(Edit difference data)
================

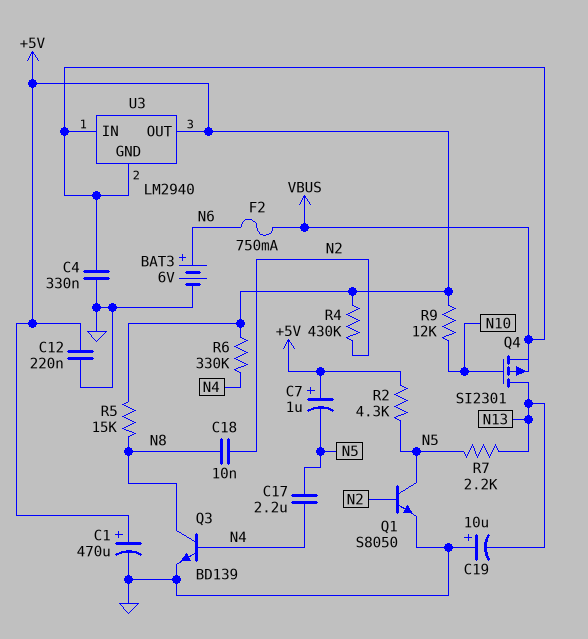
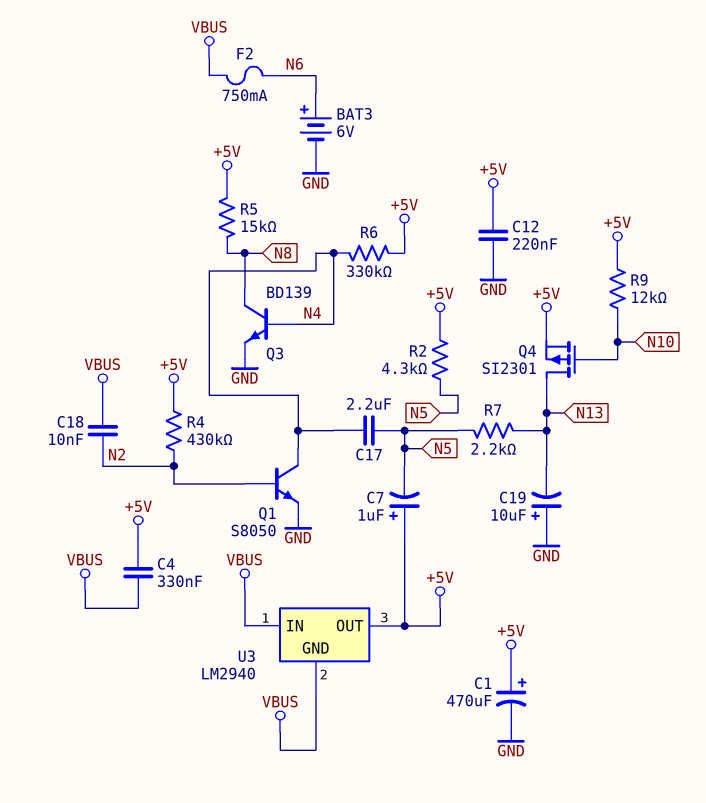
C4: 330nF (GND, VBUS) -> 330nF (+5V, VBUS)
C18: 10nF (N2, N8) -> 10nF (N2, VBUS)
Q1: NPN S8050 (B N2, C N5, E GND) -> NPN S8050 (B N2, C N4, E GND)
Q4: PMOS SI2301 (G N10, D N13, S VBUS) -> PMOS SI2301 (G N10, D N13, S +5V)

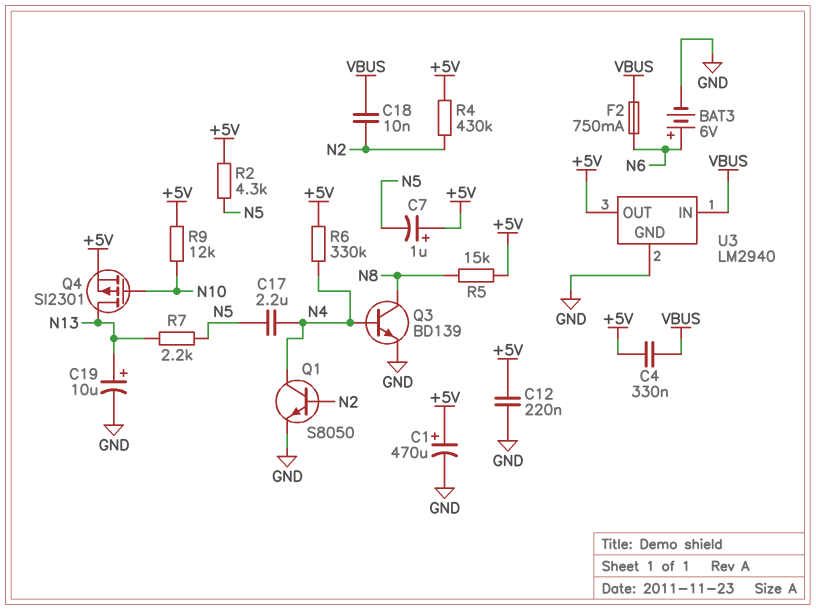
C19: 10uF (plus GND, minus N13) -> 10uF (plus N13, minus GND)
U3 pin GND: VBUS -> GND

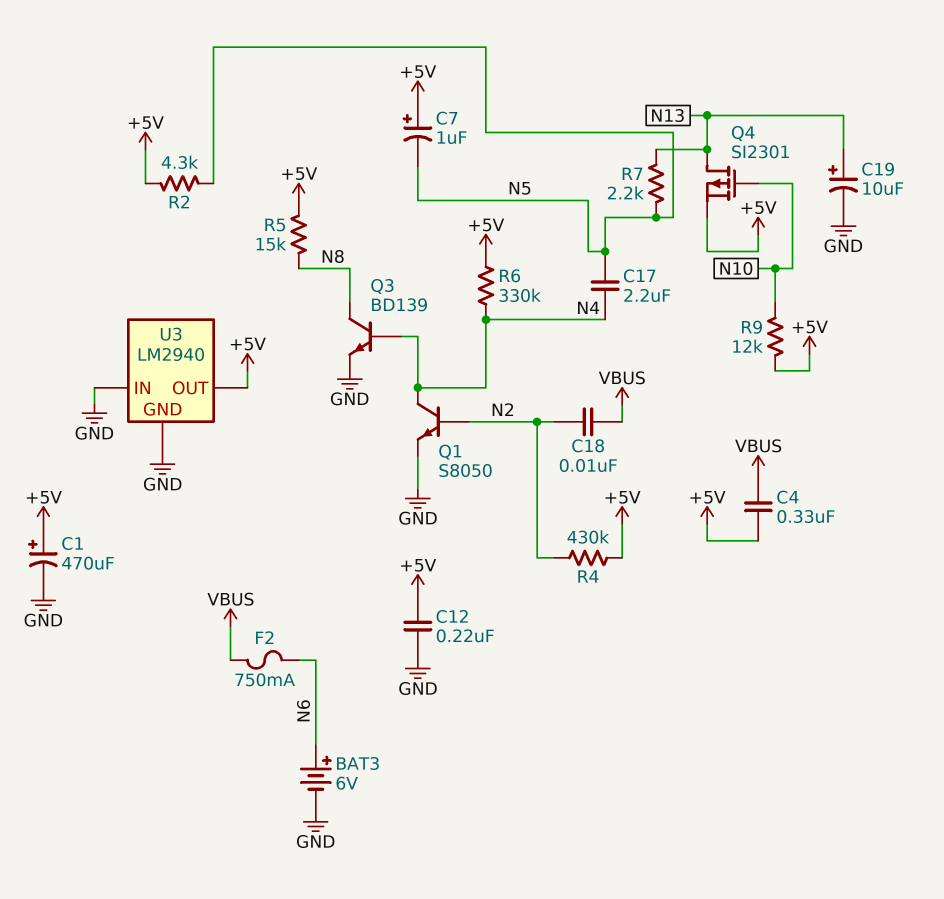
U3 pin IN: VBUS -> GND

================

**WHAT NEEDS TO BE DONE**
Among the entries, find every line holding "VBUS" and return it.

**SOLUTION TO THE EXERCISE**
C4: 330nF (GND, VBUS) -> 330nF (+5V, VBUS)
C18: 10nF (N2, N8) -> 10nF (N2, VBUS)
Q4: PMOS SI2301 (G N10, D N13, S VBUS) -> PMOS SI2301 (G N10, D N13, S +5V)
U3 pin GND: VBUS -> GND
U3 pin IN: VBUS -> GND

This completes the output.